Stored data entries
>> BEGIN

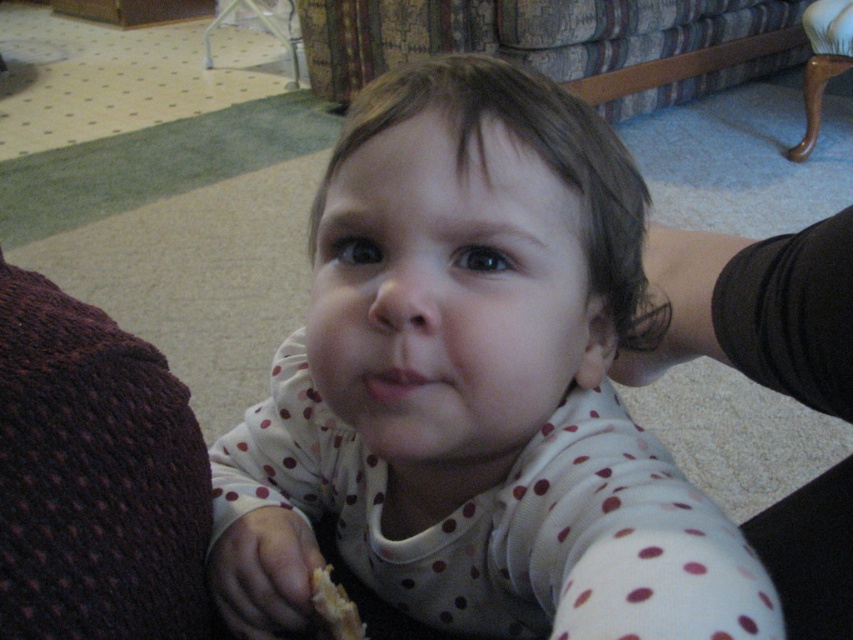
Can you confirm if white polka dot onesie at center is positioned below dark purple knitted sweater at left?

Indeed, white polka dot onesie at center is positioned under dark purple knitted sweater at left.

Is white polka dot onesie at center smaller than dark purple knitted sweater at left?

Incorrect, white polka dot onesie at center is not smaller in size than dark purple knitted sweater at left.

Who is more forward, [437,225] or [190,620]?

Point [437,225] is in front.

Find the location of `white polka dot onesie at center`. white polka dot onesie at center is located at coordinates (474, 388).

Which is more to the left, dark purple knitted sweater at left or crumbly bread at lower left?

dark purple knitted sweater at left

Does point (32, 506) come behind point (323, 572)?

No, it is not.

Where is `dark purple knitted sweater at left`? The height and width of the screenshot is (640, 853). dark purple knitted sweater at left is located at coordinates (94, 477).

Can you confirm if white polka dot onesie at center is positioned below crumbly bread at lower left?

No.

Does white polka dot onesie at center have a lesser width compared to crumbly bread at lower left?

No.

The image size is (853, 640). I want to click on white polka dot onesie at center, so click(474, 388).

This screenshot has height=640, width=853. What are the coordinates of `white polka dot onesie at center` in the screenshot? It's located at (474, 388).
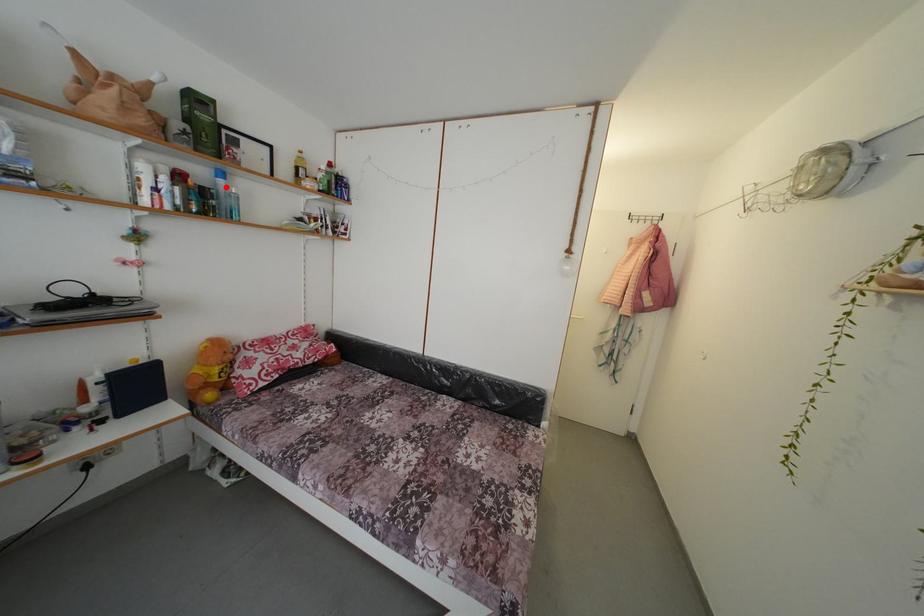
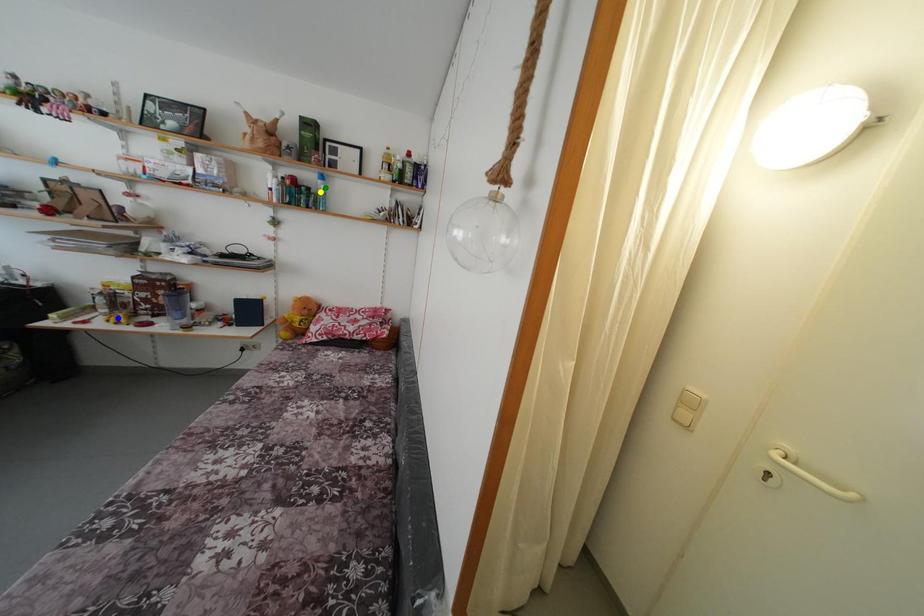
Question: I am providing you with two images of the same scene from different viewpoints. A red point is marked on the first image. You are given multiple points on the second image. In image 2, which mark is for the same physical point as the one in image 1?

Choices:
 (A) green point
 (B) yellow point
 (C) blue point

Answer: (A)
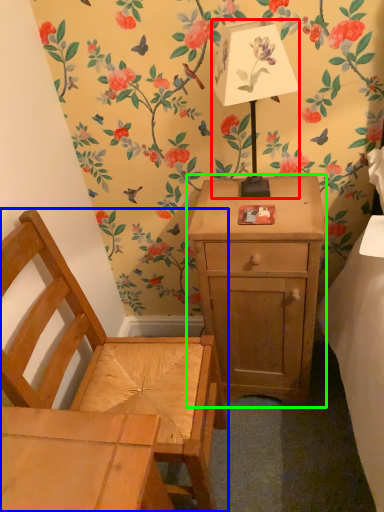
Question: Which object is the farthest from table lamp (highlighted by a red box)? Choose among these: chair (highlighted by a blue box) or nightstand (highlighted by a green box).

Choices:
 (A) chair
 (B) nightstand

Answer: (A)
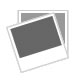
The width and height of the screenshot is (80, 80). Identify the location of tilted picture. (39, 39).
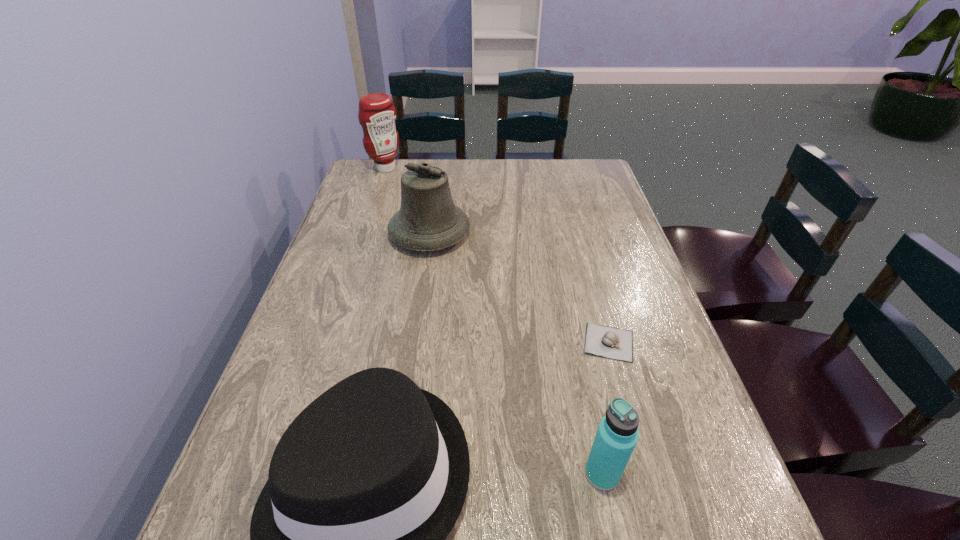
Locate an element on the screen. condiment that is at the left edge is located at coordinates (377, 114).

Locate an element on the screen. The width and height of the screenshot is (960, 540). bell at the left edge is located at coordinates 428,220.

Locate an element on the screen. The image size is (960, 540). object that is positioned at the right edge is located at coordinates click(x=603, y=341).

Locate an element on the screen. The height and width of the screenshot is (540, 960). object that is at the far left corner is located at coordinates (377, 114).

This screenshot has width=960, height=540. In the image, there is a desktop. Identify the location of vacant space at the far edge. (547, 167).

In the image, there is a desktop. Identify the location of free space at the left edge. The height and width of the screenshot is (540, 960). (360, 272).

The image size is (960, 540). In the image, there is a desktop. In order to click on vacant region at the right edge in this screenshot , I will do `click(663, 319)`.

Locate an element on the screen. The image size is (960, 540). free spot at the far left corner of the desktop is located at coordinates (375, 179).

I want to click on vacant space at the far right corner of the desktop, so click(565, 192).

Identify the location of vacant point located between the thermos bottle and the fourth nearest object. (516, 354).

>> END

Exercise prompt
Output the lines above as a JSON list of strings, one string per line, skipping blank lines. Leave the pictures out.

Expected answer
[
  "Can you confirm if white polka dot onesie at center is positioned below dark purple knitted sweater at left?",
  "Indeed, white polka dot onesie at center is positioned under dark purple knitted sweater at left.",
  "Is white polka dot onesie at center smaller than dark purple knitted sweater at left?",
  "Incorrect, white polka dot onesie at center is not smaller in size than dark purple knitted sweater at left.",
  "Who is more forward, [437,225] or [190,620]?",
  "Point [437,225] is in front.",
  "Find the location of `white polka dot onesie at center`. white polka dot onesie at center is located at coordinates (474, 388).",
  "Which is more to the left, dark purple knitted sweater at left or crumbly bread at lower left?",
  "dark purple knitted sweater at left",
  "Does point (32, 506) come behind point (323, 572)?",
  "No, it is not.",
  "Where is `dark purple knitted sweater at left`? The height and width of the screenshot is (640, 853). dark purple knitted sweater at left is located at coordinates (94, 477).",
  "Can you confirm if white polka dot onesie at center is positioned below crumbly bread at lower left?",
  "No.",
  "Does white polka dot onesie at center have a lesser width compared to crumbly bread at lower left?",
  "No.",
  "The image size is (853, 640). I want to click on white polka dot onesie at center, so click(474, 388).",
  "This screenshot has height=640, width=853. What are the coordinates of `white polka dot onesie at center` in the screenshot? It's located at (474, 388).",
  "Question: I am providing you with two images of the same scene from different viewpoints. A red point is marked on the first image. You are given multiple points on the second image. In image 2, which mark is for the same physical point as the one in image 1?",
  "Choices:",
  " (A) green point",
  " (B) yellow point",
  " (C) blue point",
  "Answer: (A)",
  "Question: Which object is the farthest from table lamp (highlighted by a red box)? Choose among these: chair (highlighted by a blue box) or nightstand (highlighted by a green box).",
  "Choices:",
  " (A) chair",
  " (B) nightstand",
  "Answer: (A)",
  "The width and height of the screenshot is (80, 80). Identify the location of tilted picture. (39, 39).",
  "Locate an element on the screen. condiment that is at the left edge is located at coordinates (377, 114).",
  "Locate an element on the screen. The width and height of the screenshot is (960, 540). bell at the left edge is located at coordinates 428,220.",
  "Locate an element on the screen. The image size is (960, 540). object that is positioned at the right edge is located at coordinates click(x=603, y=341).",
  "Locate an element on the screen. The height and width of the screenshot is (540, 960). object that is at the far left corner is located at coordinates (377, 114).",
  "This screenshot has width=960, height=540. In the image, there is a desktop. Identify the location of vacant space at the far edge. (547, 167).",
  "In the image, there is a desktop. Identify the location of free space at the left edge. The height and width of the screenshot is (540, 960). (360, 272).",
  "The image size is (960, 540). In the image, there is a desktop. In order to click on vacant region at the right edge in this screenshot , I will do `click(663, 319)`.",
  "Locate an element on the screen. The image size is (960, 540). free spot at the far left corner of the desktop is located at coordinates (375, 179).",
  "I want to click on vacant space at the far right corner of the desktop, so click(565, 192).",
  "Identify the location of vacant point located between the thermos bottle and the fourth nearest object. (516, 354)."
]